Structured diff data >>
════════════════════

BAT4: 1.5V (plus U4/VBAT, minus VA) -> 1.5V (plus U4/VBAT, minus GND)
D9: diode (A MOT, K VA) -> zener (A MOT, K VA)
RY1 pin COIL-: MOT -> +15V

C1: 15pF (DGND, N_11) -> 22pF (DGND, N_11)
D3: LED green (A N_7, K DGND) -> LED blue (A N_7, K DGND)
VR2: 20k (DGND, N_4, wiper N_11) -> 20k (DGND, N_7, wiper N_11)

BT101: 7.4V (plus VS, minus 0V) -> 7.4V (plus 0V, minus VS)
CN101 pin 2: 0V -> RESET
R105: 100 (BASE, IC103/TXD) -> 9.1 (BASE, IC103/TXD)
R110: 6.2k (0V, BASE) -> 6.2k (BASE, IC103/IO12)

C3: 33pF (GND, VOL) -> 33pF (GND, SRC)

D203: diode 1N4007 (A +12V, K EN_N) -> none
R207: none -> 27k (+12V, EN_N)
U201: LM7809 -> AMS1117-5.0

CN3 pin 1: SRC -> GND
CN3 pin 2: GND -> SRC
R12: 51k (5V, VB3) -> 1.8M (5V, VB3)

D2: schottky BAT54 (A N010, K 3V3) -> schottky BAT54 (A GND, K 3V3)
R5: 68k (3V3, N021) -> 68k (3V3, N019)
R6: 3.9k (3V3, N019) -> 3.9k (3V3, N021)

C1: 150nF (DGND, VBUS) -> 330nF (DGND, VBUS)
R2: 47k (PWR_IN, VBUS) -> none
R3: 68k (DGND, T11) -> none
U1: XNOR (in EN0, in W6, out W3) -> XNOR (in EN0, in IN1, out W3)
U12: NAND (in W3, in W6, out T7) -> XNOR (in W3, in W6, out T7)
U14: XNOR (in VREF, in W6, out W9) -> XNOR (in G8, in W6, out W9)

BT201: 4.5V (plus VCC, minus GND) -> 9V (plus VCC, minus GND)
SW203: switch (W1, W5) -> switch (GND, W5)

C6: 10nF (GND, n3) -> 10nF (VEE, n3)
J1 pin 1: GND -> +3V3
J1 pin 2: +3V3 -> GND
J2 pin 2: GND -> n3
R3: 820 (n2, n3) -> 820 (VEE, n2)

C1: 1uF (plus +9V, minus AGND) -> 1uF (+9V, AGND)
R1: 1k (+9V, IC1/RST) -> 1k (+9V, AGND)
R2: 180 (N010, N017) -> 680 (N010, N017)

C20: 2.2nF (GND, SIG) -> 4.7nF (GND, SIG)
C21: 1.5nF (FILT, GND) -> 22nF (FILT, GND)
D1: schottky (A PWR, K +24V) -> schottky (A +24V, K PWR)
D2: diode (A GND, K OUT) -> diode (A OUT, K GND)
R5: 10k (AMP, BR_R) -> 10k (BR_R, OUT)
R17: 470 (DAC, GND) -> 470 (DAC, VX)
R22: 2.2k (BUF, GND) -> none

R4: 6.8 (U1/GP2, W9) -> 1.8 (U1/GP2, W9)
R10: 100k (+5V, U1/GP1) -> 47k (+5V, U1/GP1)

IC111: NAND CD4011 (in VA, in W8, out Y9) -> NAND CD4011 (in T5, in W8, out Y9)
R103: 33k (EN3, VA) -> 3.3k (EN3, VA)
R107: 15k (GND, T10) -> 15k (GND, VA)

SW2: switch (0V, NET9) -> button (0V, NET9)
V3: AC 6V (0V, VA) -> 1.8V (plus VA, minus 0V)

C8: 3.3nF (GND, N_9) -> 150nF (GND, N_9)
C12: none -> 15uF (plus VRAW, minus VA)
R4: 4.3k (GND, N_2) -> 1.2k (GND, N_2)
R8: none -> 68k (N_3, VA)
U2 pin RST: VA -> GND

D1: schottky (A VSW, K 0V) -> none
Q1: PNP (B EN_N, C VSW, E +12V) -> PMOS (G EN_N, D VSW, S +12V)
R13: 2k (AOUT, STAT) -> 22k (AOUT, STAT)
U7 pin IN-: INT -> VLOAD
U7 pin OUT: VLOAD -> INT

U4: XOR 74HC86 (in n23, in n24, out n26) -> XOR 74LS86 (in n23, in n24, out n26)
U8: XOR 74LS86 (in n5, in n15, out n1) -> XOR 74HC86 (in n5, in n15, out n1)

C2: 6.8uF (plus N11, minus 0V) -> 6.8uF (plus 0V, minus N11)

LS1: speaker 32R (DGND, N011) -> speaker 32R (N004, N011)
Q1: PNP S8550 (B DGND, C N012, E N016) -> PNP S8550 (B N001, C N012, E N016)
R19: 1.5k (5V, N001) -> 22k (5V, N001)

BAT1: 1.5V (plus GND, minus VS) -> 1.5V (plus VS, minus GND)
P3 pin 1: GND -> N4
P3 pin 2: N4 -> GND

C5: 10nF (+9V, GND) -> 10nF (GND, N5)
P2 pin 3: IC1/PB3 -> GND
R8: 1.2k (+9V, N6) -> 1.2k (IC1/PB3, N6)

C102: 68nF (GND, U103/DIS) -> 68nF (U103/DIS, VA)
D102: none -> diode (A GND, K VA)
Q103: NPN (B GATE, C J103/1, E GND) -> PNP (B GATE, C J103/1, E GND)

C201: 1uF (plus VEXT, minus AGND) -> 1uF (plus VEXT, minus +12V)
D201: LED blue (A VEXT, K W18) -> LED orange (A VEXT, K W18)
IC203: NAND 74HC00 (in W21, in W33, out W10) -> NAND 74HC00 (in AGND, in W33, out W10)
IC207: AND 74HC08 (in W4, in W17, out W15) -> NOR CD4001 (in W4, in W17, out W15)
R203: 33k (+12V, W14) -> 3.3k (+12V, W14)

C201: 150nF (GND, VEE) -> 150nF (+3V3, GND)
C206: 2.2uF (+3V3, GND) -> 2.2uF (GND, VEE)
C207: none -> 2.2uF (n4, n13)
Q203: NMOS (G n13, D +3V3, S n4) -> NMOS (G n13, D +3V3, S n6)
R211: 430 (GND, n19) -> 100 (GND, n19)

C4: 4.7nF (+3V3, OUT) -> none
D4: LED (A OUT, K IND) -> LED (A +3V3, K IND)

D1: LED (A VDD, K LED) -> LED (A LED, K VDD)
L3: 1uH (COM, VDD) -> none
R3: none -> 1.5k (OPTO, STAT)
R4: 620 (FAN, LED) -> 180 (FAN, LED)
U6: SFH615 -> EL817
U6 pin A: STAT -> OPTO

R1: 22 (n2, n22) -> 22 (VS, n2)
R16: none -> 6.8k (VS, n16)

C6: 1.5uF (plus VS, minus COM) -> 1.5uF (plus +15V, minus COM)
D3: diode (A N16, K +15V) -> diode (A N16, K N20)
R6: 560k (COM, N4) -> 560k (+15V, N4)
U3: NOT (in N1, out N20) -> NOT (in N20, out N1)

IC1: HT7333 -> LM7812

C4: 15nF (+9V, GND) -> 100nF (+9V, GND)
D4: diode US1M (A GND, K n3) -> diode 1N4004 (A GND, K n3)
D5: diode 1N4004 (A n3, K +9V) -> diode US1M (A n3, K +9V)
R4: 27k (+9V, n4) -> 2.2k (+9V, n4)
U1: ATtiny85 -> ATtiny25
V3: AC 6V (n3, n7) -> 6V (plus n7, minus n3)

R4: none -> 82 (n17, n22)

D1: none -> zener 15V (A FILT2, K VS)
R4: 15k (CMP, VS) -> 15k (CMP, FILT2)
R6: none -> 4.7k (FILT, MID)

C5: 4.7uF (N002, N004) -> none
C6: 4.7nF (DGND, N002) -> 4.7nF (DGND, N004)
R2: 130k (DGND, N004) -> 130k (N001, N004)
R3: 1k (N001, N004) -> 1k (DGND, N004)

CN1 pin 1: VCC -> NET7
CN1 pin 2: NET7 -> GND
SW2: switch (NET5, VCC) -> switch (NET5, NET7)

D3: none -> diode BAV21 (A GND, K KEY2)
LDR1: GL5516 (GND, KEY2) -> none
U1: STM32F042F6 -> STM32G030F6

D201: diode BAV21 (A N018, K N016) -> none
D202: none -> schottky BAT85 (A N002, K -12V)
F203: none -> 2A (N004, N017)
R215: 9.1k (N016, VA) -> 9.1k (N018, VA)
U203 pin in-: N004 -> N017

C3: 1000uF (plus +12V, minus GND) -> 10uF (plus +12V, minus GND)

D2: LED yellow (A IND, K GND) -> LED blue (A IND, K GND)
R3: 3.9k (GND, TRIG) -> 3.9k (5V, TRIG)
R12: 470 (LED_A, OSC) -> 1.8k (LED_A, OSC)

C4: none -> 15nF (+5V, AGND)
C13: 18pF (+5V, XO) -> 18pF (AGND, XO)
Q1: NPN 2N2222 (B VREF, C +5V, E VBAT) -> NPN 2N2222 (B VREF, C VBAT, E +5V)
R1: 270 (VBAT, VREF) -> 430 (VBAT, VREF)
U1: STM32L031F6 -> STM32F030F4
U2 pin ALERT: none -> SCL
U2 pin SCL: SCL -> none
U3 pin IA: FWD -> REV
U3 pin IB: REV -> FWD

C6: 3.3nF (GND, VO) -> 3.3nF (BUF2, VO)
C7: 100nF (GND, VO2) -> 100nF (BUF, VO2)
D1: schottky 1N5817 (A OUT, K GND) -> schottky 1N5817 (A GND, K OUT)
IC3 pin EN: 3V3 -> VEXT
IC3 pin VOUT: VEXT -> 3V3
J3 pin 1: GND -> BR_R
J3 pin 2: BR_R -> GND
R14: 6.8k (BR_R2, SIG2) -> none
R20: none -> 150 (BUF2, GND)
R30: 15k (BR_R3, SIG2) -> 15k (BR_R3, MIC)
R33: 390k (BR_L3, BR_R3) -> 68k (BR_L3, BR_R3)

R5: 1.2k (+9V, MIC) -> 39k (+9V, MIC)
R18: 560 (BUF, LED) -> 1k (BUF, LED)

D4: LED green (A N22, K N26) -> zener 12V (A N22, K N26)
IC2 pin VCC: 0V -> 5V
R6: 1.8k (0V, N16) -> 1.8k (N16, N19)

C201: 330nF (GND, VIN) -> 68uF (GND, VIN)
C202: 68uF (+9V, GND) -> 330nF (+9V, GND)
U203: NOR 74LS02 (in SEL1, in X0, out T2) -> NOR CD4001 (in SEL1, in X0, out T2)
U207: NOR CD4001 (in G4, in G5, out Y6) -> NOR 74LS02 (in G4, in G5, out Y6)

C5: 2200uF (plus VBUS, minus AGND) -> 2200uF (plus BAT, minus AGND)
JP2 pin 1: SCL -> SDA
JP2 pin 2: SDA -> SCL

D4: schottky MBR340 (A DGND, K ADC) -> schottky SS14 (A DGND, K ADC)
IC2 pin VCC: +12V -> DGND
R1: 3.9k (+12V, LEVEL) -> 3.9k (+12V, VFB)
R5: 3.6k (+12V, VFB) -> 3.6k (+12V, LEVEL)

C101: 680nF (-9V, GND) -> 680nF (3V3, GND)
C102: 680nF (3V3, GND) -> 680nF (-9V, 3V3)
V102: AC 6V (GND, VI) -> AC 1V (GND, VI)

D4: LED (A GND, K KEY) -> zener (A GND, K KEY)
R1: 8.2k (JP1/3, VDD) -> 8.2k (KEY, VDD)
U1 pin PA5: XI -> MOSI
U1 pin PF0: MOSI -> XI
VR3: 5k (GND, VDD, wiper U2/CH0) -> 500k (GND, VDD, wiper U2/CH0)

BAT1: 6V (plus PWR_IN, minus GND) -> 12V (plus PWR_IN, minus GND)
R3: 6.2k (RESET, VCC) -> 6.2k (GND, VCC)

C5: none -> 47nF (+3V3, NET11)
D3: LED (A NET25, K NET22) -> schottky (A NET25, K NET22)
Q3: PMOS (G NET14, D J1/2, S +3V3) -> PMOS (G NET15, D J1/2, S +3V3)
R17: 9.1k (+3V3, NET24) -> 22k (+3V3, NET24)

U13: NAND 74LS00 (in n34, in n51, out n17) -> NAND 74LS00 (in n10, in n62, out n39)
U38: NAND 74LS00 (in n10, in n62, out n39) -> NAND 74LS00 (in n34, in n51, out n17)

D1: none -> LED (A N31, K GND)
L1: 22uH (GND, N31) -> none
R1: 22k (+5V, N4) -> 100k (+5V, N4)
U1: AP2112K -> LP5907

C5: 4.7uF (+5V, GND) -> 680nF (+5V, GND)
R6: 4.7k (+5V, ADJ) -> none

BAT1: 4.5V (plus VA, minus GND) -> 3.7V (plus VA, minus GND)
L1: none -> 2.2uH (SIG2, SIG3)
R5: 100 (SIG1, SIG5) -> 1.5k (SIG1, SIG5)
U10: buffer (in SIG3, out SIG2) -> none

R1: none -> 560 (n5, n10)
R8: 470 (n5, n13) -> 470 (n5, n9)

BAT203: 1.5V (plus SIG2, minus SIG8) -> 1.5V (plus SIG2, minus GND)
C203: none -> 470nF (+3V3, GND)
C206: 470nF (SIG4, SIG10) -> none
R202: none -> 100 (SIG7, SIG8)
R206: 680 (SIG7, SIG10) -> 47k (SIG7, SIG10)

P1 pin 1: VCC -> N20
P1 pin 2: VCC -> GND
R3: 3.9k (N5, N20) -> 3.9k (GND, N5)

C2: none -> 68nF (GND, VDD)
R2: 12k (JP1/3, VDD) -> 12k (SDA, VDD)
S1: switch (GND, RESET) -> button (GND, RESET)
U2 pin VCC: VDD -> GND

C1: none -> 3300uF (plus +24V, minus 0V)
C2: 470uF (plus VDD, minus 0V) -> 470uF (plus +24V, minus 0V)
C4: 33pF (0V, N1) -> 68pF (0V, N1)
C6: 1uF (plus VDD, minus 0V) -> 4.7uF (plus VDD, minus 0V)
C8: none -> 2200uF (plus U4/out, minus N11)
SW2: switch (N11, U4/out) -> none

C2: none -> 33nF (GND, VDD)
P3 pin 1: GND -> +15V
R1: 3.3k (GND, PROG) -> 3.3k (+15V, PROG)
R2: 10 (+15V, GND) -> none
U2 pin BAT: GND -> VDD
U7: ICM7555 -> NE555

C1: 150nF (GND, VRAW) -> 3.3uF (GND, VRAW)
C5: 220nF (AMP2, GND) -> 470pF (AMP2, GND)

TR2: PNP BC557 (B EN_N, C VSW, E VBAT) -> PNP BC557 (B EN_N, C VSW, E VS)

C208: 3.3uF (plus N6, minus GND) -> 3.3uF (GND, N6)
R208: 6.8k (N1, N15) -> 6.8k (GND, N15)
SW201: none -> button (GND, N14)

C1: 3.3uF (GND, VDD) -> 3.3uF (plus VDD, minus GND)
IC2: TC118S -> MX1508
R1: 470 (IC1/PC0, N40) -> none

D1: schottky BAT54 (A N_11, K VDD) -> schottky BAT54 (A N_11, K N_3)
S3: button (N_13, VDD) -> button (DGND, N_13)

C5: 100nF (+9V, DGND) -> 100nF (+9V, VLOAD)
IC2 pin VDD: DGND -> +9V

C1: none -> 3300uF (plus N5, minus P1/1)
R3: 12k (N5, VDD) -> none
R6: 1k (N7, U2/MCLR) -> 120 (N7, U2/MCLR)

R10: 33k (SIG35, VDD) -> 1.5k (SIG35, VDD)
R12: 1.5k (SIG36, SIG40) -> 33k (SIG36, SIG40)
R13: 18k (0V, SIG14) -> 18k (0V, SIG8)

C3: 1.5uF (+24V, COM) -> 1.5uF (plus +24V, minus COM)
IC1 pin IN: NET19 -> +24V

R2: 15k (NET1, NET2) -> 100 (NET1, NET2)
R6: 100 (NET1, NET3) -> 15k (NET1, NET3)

════════════════════

DESCRIPTION OF THE TASK >> The reply should consist solely of the lines above from the one that has "R1: 22 (n2, n22) -> 22 (VS, n2)" through the one that has "D4: diode US1M", reproduced exactly.

RESPONSE TO THE TASK >>
R1: 22 (n2, n22) -> 22 (VS, n2)
R16: none -> 6.8k (VS, n16)

C6: 1.5uF (plus VS, minus COM) -> 1.5uF (plus +15V, minus COM)
D3: diode (A N16, K +15V) -> diode (A N16, K N20)
R6: 560k (COM, N4) -> 560k (+15V, N4)
U3: NOT (in N1, out N20) -> NOT (in N20, out N1)

IC1: HT7333 -> LM7812

C4: 15nF (+9V, GND) -> 100nF (+9V, GND)
D4: diode US1M (A GND, K n3) -> diode 1N4004 (A GND, K n3)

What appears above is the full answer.